[START Dataset excerpts]

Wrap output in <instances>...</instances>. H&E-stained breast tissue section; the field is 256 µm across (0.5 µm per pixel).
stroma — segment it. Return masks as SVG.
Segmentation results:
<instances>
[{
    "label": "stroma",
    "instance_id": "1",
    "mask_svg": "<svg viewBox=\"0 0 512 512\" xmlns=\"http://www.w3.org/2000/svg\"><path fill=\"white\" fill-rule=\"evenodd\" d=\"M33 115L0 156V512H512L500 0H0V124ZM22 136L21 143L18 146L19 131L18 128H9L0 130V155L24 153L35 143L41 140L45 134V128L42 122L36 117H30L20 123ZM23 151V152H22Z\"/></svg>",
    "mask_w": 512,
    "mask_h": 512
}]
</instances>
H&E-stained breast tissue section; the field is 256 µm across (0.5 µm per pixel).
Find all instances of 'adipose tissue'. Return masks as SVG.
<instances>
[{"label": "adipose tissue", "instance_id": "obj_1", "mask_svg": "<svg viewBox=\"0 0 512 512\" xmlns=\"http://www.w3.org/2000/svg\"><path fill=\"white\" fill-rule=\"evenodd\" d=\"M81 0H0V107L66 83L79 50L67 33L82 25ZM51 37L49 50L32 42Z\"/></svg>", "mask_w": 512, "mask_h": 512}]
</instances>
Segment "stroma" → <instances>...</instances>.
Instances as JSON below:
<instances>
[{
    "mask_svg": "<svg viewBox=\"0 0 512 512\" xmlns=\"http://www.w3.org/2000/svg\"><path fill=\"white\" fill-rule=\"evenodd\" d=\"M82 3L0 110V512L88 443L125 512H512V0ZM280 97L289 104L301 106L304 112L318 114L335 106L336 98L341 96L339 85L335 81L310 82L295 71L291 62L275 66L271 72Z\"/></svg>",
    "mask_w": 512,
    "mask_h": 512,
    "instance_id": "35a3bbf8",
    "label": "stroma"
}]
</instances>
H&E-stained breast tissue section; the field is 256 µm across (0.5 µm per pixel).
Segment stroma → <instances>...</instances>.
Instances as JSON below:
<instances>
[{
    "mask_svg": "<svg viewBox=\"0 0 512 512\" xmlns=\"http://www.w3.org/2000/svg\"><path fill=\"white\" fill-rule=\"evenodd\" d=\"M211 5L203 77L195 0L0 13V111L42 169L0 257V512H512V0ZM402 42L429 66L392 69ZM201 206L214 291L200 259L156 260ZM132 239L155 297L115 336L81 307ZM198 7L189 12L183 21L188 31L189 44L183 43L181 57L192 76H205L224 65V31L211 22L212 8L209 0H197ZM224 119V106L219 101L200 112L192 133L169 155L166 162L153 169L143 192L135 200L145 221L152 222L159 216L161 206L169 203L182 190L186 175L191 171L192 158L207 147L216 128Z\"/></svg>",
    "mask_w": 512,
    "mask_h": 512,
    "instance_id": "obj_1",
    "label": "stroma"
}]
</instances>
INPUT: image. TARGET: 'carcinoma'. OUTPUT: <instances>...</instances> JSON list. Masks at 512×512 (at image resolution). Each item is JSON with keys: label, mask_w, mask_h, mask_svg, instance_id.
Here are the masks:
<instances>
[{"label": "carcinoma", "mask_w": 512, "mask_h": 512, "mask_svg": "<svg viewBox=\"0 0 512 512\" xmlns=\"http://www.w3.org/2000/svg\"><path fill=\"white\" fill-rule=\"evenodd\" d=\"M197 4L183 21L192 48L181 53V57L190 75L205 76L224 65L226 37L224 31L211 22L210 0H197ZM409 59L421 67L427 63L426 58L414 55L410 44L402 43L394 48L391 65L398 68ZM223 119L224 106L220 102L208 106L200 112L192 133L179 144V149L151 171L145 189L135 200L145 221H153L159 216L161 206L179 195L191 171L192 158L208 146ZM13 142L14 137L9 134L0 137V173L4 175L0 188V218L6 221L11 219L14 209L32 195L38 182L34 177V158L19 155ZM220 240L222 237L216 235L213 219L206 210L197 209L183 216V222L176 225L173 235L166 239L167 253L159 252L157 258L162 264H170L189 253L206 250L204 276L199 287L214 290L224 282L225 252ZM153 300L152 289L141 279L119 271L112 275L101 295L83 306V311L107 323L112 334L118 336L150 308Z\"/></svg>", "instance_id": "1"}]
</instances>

[END Dataset excerpts]

Exercise:
Set down all of the data above, word for word.

Answer to this problem:
Wrap output in <instances>...</instances>. H&E-stained breast tissue section; the field is 256 µm across (0.5 µm per pixel).
stroma — segment it. Return masks as SVG.
Segmentation results:
<instances>
[{
    "label": "stroma",
    "instance_id": "1",
    "mask_svg": "<svg viewBox=\"0 0 512 512\" xmlns=\"http://www.w3.org/2000/svg\"><path fill=\"white\" fill-rule=\"evenodd\" d=\"M33 115L0 156V512H512L500 0H0V124ZM22 136L21 143L18 146L19 131L18 128H9L0 130V155L24 153L35 143L41 140L45 134V128L42 122L36 117H30L20 123ZM23 151V152H22Z\"/></svg>",
    "mask_w": 512,
    "mask_h": 512
}]
</instances>
H&E-stained breast tissue section; the field is 256 µm across (0.5 µm per pixel).
Find all instances of 'adipose tissue'. Return masks as SVG.
<instances>
[{"label": "adipose tissue", "instance_id": "obj_1", "mask_svg": "<svg viewBox=\"0 0 512 512\" xmlns=\"http://www.w3.org/2000/svg\"><path fill=\"white\" fill-rule=\"evenodd\" d=\"M81 0H0V107L66 83L79 50L67 33L82 25ZM51 37L49 50L32 42Z\"/></svg>", "mask_w": 512, "mask_h": 512}]
</instances>
Segment "stroma" → <instances>...</instances>.
Instances as JSON below:
<instances>
[{
    "mask_svg": "<svg viewBox=\"0 0 512 512\" xmlns=\"http://www.w3.org/2000/svg\"><path fill=\"white\" fill-rule=\"evenodd\" d=\"M82 3L0 110V512L88 443L125 512H512V0ZM280 97L289 104L301 106L304 112L318 114L335 106L336 98L341 96L339 85L335 81L310 82L295 71L291 62L275 66L271 72Z\"/></svg>",
    "mask_w": 512,
    "mask_h": 512,
    "instance_id": "35a3bbf8",
    "label": "stroma"
}]
</instances>
H&E-stained breast tissue section; the field is 256 µm across (0.5 µm per pixel).
Segment stroma → <instances>...</instances>.
Instances as JSON below:
<instances>
[{
    "mask_svg": "<svg viewBox=\"0 0 512 512\" xmlns=\"http://www.w3.org/2000/svg\"><path fill=\"white\" fill-rule=\"evenodd\" d=\"M211 5L203 77L195 0L0 13V111L42 169L0 257V512H512V0ZM402 42L429 66L392 69ZM201 206L214 291L200 259L156 260ZM132 239L155 297L115 336L81 307ZM198 7L189 12L183 21L188 31L189 44L183 43L181 57L192 76H205L224 65V31L211 22L212 8L209 0H197ZM224 119V106L219 101L200 112L192 133L169 155L166 162L153 169L143 192L135 200L145 221L152 222L159 216L161 206L169 203L182 190L186 175L191 171L192 158L207 147L216 128Z\"/></svg>",
    "mask_w": 512,
    "mask_h": 512,
    "instance_id": "obj_1",
    "label": "stroma"
}]
</instances>
INPUT: image. TARGET: 'carcinoma'. OUTPUT: <instances>...</instances> JSON list. Masks at 512×512 (at image resolution). Each item is JSON with keys: label, mask_w, mask_h, mask_svg, instance_id.
Here are the masks:
<instances>
[{"label": "carcinoma", "mask_w": 512, "mask_h": 512, "mask_svg": "<svg viewBox=\"0 0 512 512\" xmlns=\"http://www.w3.org/2000/svg\"><path fill=\"white\" fill-rule=\"evenodd\" d=\"M197 4L183 21L192 48L181 53V57L190 75L205 76L224 65L226 37L224 31L211 22L210 0H197ZM409 59L421 67L427 63L426 58L414 55L410 44L402 43L394 48L391 65L398 68ZM223 119L224 106L220 102L208 106L200 112L192 133L179 144V149L151 171L145 189L135 200L145 221H153L159 216L161 206L179 195L191 171L192 158L208 146ZM13 142L14 137L9 134L0 137V173L4 175L0 188V218L6 221L11 219L14 209L32 195L38 182L34 177V158L19 155ZM220 240L222 237L216 235L213 219L206 210L197 209L183 216V222L176 225L173 235L166 239L167 253L159 252L157 258L162 264H170L189 253L206 250L204 276L199 287L214 290L224 282L225 252ZM153 300L152 289L141 279L119 271L112 275L101 295L83 306V311L107 323L112 334L118 336L150 308Z\"/></svg>", "instance_id": "1"}]
</instances>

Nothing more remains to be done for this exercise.